• Task prompt: Could you reproduce every record below exactly, excluding all pictures?
== == ==
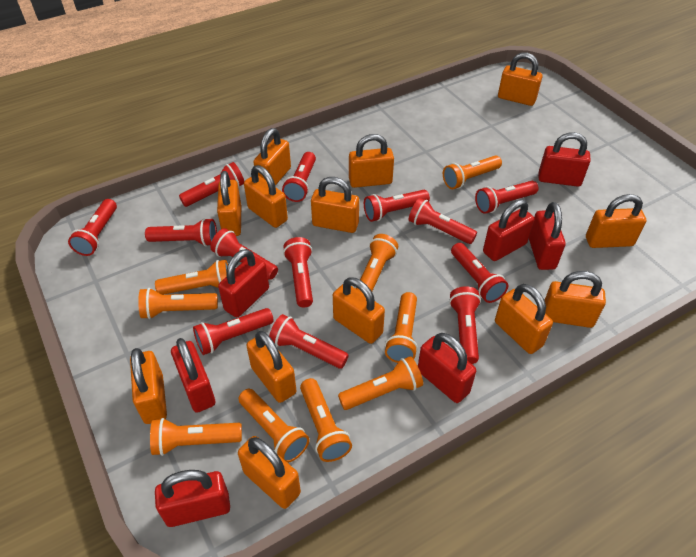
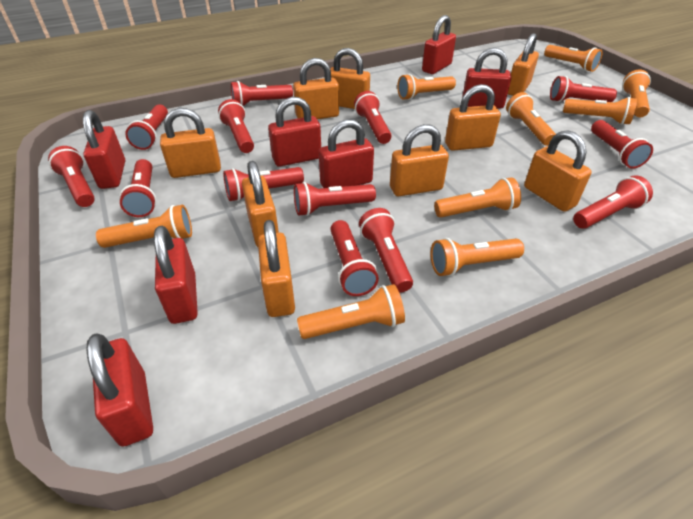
orange padlock: 13 -> 9

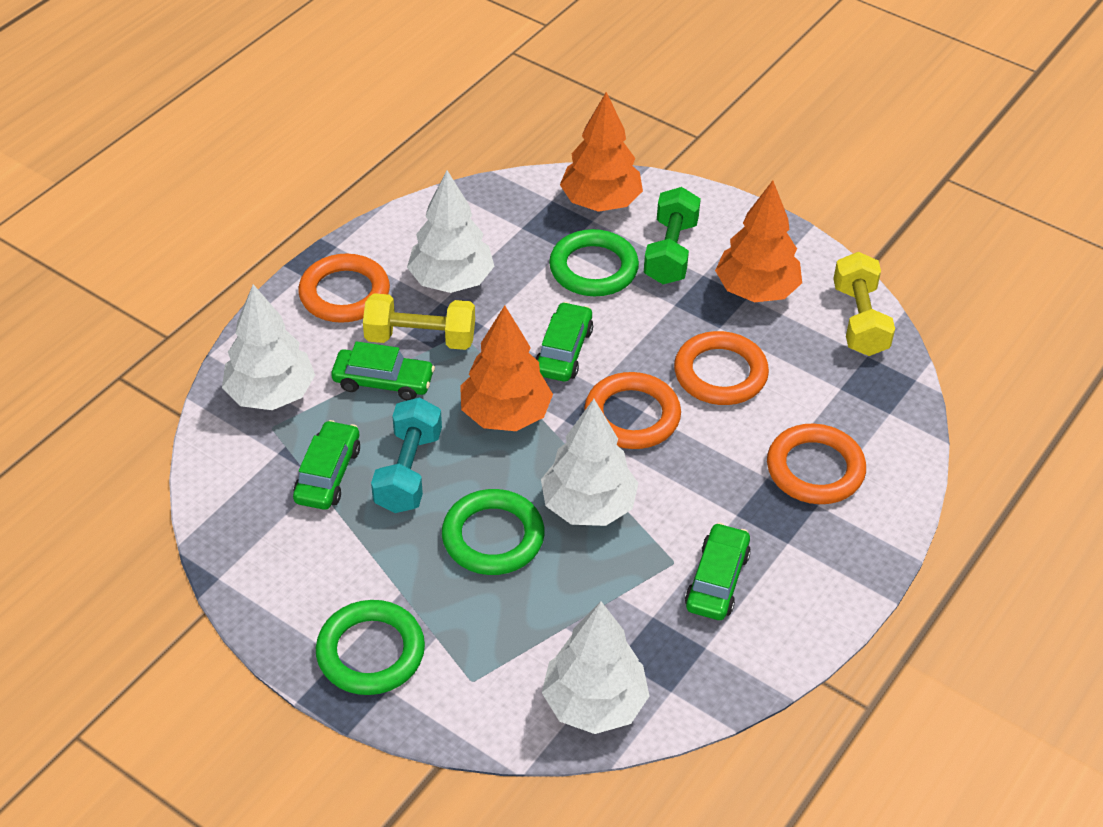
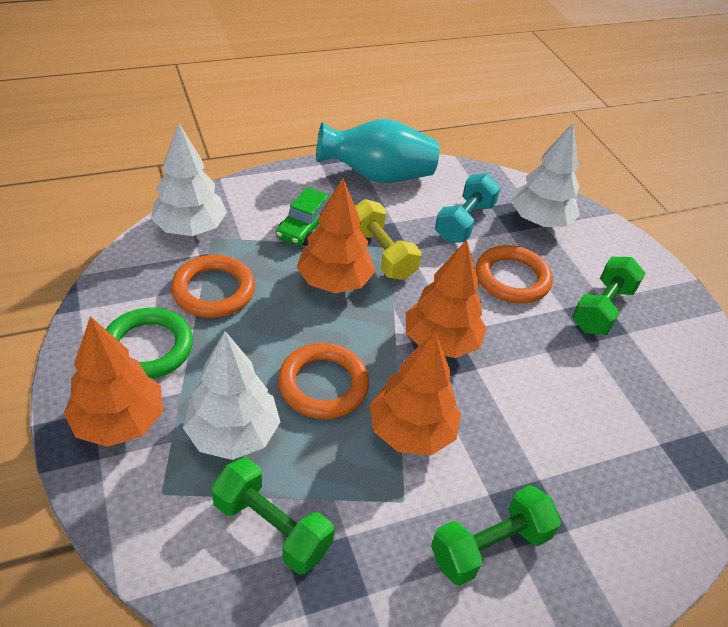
green car: 4 -> 1
green dumbbell: 1 -> 3
green ring: 3 -> 1
orange ring: 4 -> 3
orange tree: 3 -> 4
turquoise vase: 0 -> 1
white tree: 4 -> 3
yellow dumbbell: 2 -> 1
== == ==
• Solution for this task:
orange padlock: 13 -> 9

green car: 4 -> 1
green dumbbell: 1 -> 3
green ring: 3 -> 1
orange ring: 4 -> 3
orange tree: 3 -> 4
turquoise vase: 0 -> 1
white tree: 4 -> 3
yellow dumbbell: 2 -> 1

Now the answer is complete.